### Record extracts
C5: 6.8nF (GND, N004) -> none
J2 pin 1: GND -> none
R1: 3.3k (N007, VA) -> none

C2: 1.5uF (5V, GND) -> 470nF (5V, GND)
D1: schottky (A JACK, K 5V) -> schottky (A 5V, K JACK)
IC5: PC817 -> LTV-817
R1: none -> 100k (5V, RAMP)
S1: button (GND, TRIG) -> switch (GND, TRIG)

==

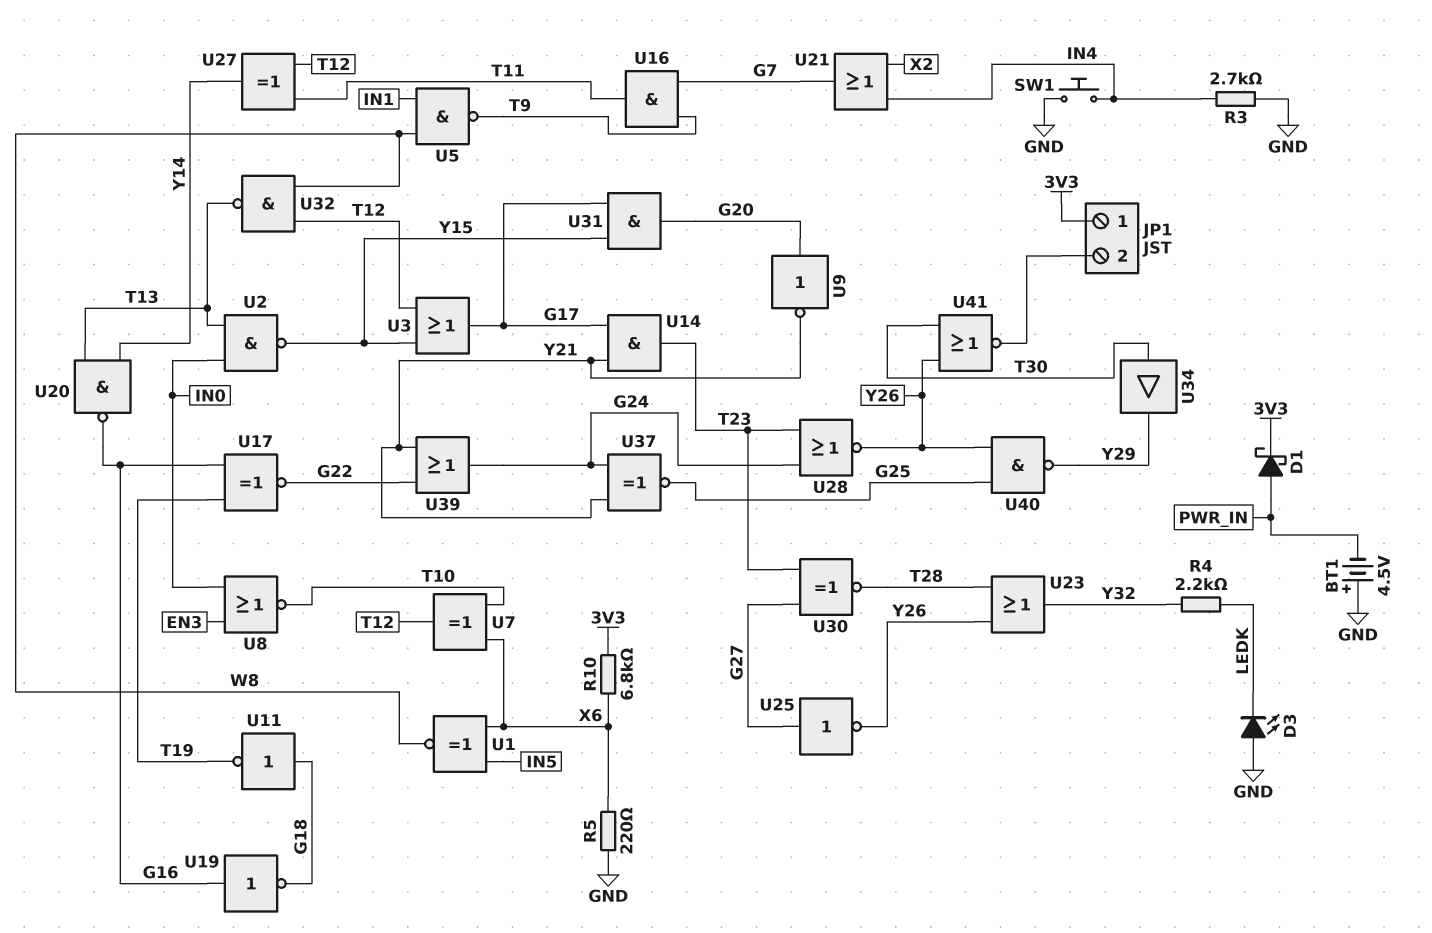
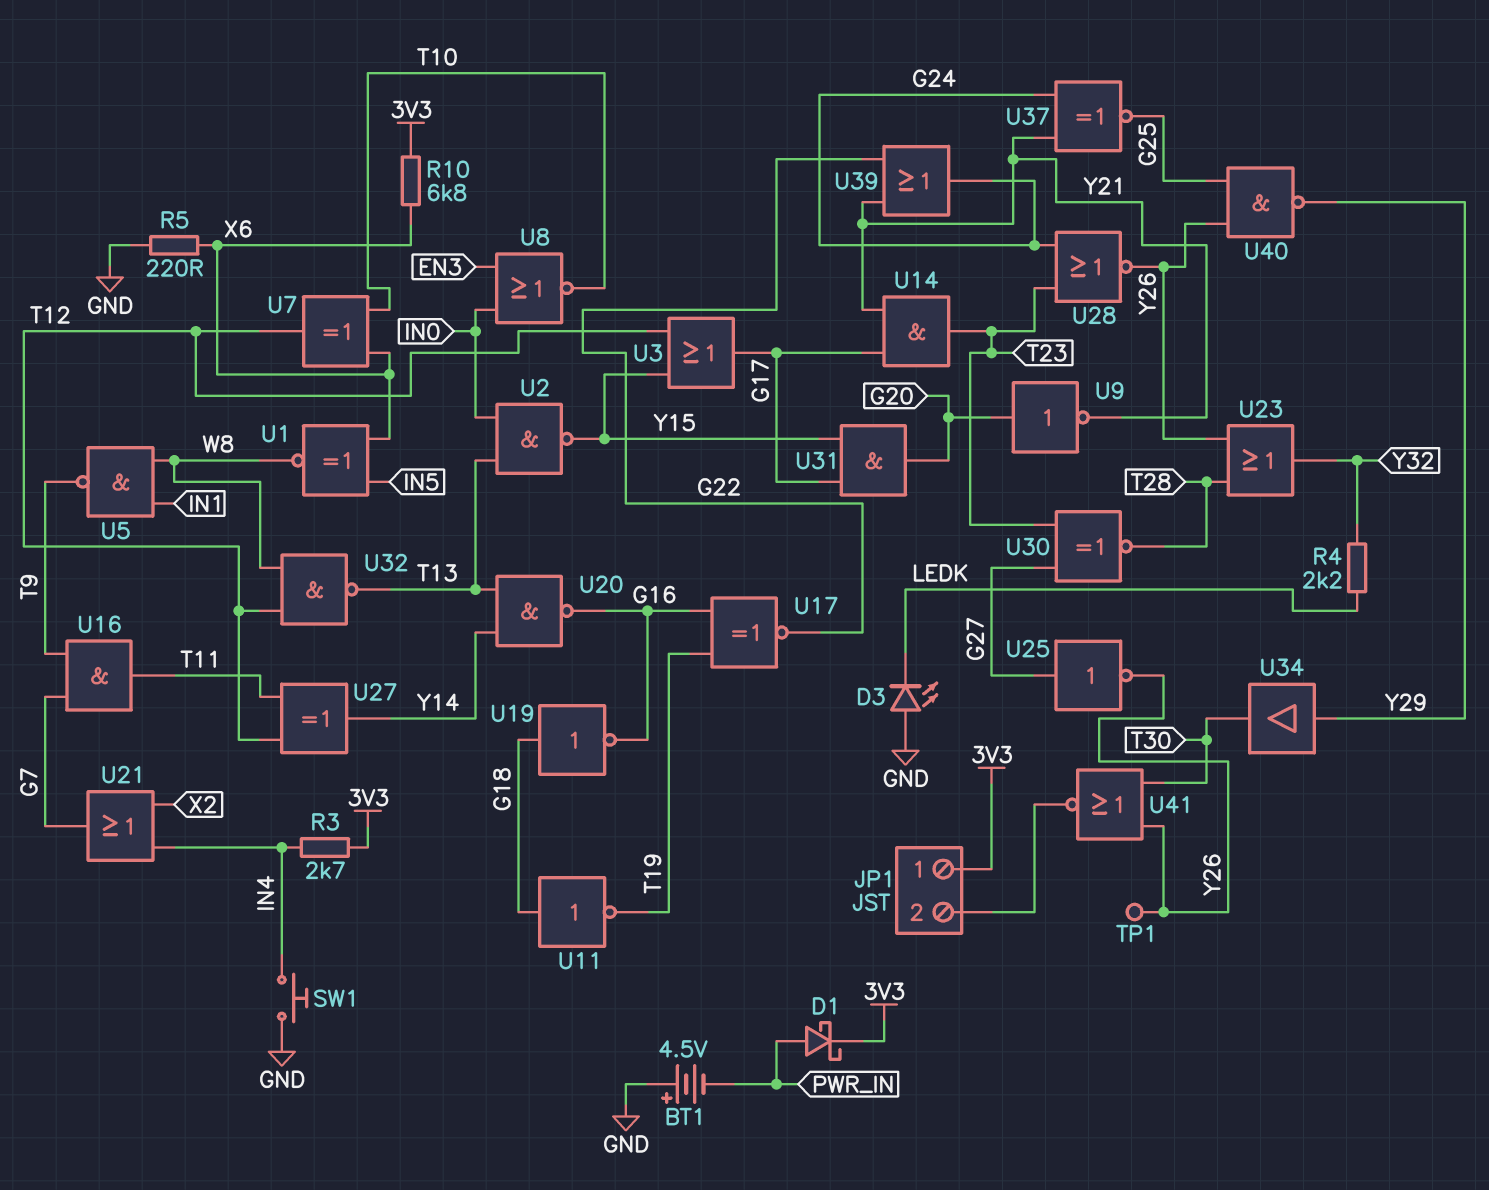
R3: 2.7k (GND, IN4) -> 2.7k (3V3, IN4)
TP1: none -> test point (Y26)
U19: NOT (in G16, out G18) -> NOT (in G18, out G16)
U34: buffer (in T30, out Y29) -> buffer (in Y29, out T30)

* * *

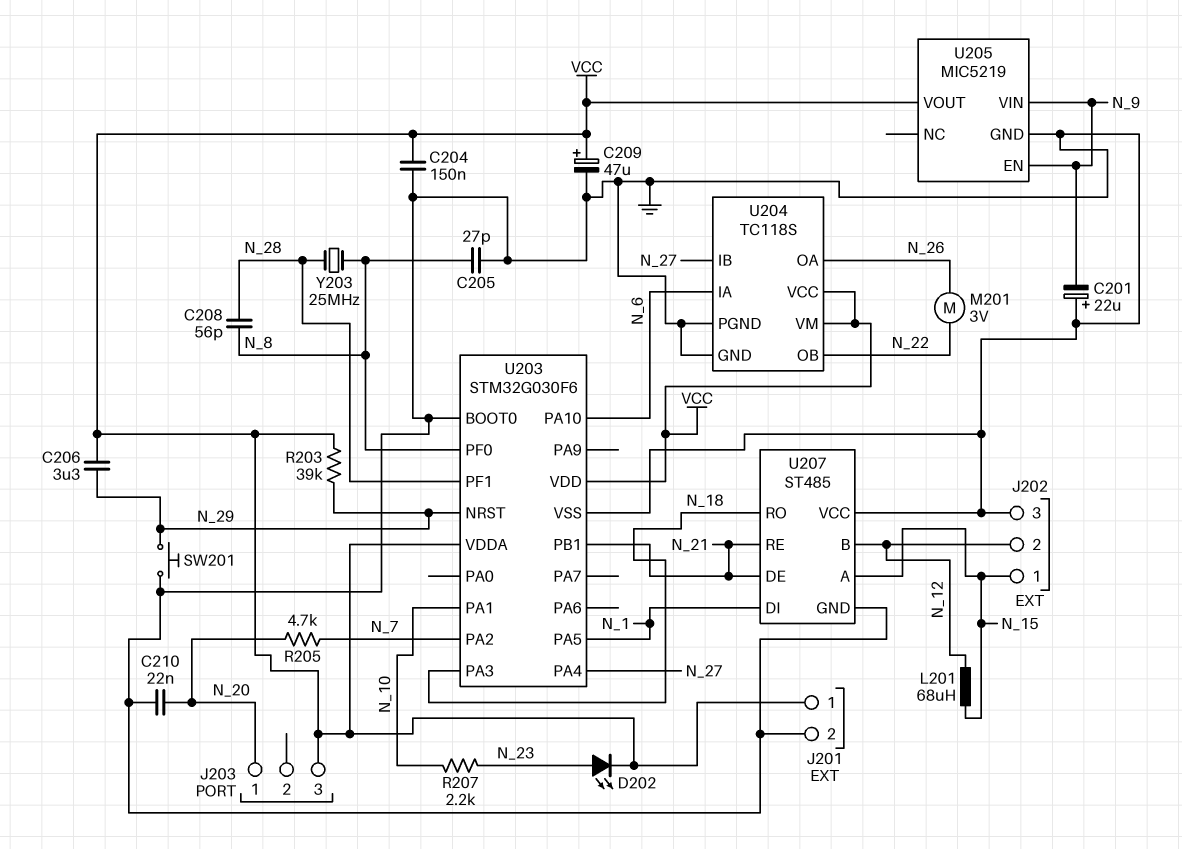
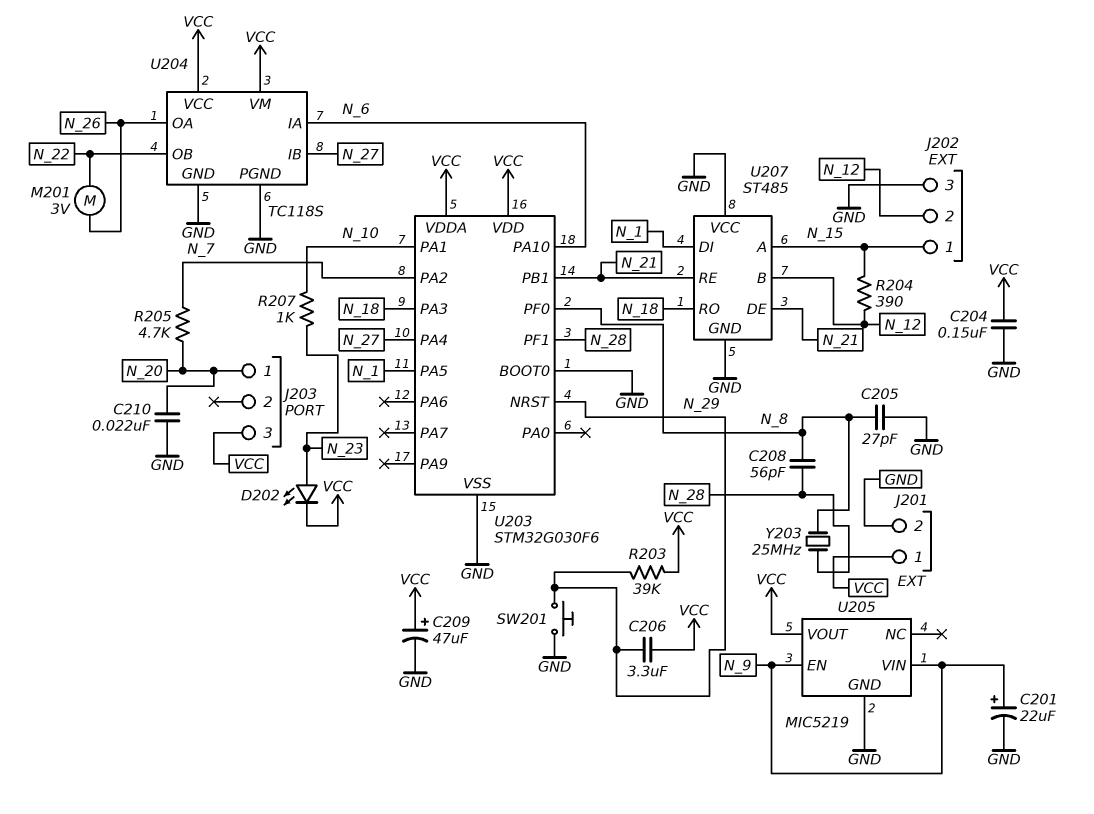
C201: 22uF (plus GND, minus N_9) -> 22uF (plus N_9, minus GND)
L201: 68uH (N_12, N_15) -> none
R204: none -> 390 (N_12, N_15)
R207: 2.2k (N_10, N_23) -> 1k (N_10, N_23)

### Task brief
Across the entries above, find each line with the word "none" and please copy it out.

### Output below
C5: 6.8nF (GND, N004) -> none
J2 pin 1: GND -> none
R1: 3.3k (N007, VA) -> none
R1: none -> 100k (5V, RAMP)
TP1: none -> test point (Y26)
L201: 68uH (N_12, N_15) -> none
R204: none -> 390 (N_12, N_15)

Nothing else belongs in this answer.